= DIRECTIONS FOR THIS TASK =
Below are some entries. Output each one exactly as it appears.
────────────────────
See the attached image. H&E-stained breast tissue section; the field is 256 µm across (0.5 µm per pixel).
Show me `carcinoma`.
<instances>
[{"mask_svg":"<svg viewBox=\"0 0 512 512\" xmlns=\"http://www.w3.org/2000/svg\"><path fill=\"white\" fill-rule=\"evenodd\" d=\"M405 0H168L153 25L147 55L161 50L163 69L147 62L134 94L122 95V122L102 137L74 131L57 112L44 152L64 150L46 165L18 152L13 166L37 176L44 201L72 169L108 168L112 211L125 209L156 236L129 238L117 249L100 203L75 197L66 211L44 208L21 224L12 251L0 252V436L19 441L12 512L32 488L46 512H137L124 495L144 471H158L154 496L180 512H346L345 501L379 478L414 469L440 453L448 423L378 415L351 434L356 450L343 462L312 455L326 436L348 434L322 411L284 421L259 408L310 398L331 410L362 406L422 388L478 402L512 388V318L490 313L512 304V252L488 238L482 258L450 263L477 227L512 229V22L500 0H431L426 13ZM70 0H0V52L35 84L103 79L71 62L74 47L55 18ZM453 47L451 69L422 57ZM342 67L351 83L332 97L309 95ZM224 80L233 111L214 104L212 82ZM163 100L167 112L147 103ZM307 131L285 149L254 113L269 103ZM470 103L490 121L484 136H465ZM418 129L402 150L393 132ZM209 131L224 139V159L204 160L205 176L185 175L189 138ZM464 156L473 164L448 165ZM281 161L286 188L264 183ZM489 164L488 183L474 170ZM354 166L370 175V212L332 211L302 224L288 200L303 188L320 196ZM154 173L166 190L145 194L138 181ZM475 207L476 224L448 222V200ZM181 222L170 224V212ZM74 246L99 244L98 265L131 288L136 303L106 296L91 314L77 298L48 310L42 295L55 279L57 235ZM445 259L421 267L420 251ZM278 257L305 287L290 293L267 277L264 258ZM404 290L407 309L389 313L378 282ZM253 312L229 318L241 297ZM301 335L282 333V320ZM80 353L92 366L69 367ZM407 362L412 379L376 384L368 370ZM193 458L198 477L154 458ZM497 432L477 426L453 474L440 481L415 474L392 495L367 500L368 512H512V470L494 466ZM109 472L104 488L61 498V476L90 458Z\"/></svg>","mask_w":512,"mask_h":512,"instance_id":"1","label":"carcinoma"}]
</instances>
────────────────────
= REPLY =
See the attached image. H&E-stained breast tissue section; the field is 256 µm across (0.5 µm per pixel).
Show me `carcinoma`.
<instances>
[{"mask_svg":"<svg viewBox=\"0 0 512 512\" xmlns=\"http://www.w3.org/2000/svg\"><path fill=\"white\" fill-rule=\"evenodd\" d=\"M405 0H168L153 25L147 55L161 50L163 69L147 62L134 94L122 95V122L102 137L74 131L57 112L44 152L64 150L46 165L18 152L13 166L37 176L44 201L72 169L108 168L112 211L125 209L156 236L129 238L117 249L100 203L75 197L66 211L44 208L21 224L12 251L0 252V436L19 441L12 512L32 488L46 512H137L124 495L144 471H158L154 496L180 512H346L345 501L379 478L414 469L440 453L448 423L378 415L351 434L356 450L343 462L312 455L326 436L348 434L322 411L284 421L259 408L310 398L331 410L362 406L422 388L478 402L512 388V318L490 313L512 304V252L488 238L482 258L450 263L477 227L512 229V22L500 0H431L426 13ZM70 0H0V52L35 84L103 79L71 62L74 47L55 18ZM453 47L451 69L422 57ZM342 67L351 83L332 97L309 95ZM224 80L233 111L214 104L212 82ZM163 100L167 112L147 103ZM307 131L285 149L254 113L269 103ZM470 103L490 121L484 136H465ZM418 129L402 150L393 132ZM209 131L224 139V159L204 160L205 176L185 175L189 138ZM464 156L473 164L448 165ZM281 161L286 188L264 183ZM489 164L488 183L474 170ZM354 166L370 175V212L332 211L302 224L288 200L303 188L320 196ZM154 173L166 190L145 194L138 181ZM475 207L476 224L448 222V200ZM181 222L170 224V212ZM74 246L99 244L98 265L131 288L136 303L106 296L91 314L77 298L48 310L42 295L55 279L57 235ZM445 259L421 267L420 251ZM278 257L305 287L290 293L267 277L264 258ZM404 290L407 309L389 313L378 282ZM253 312L229 318L241 297ZM301 335L282 333V320ZM80 353L92 366L69 367ZM407 362L412 379L376 384L368 370ZM193 458L198 477L154 458ZM497 432L477 426L453 474L440 481L415 474L392 495L367 500L368 512H512V470L494 466ZM109 472L104 488L61 498V476L90 458Z\"/></svg>","mask_w":512,"mask_h":512,"instance_id":"1","label":"carcinoma"}]
</instances>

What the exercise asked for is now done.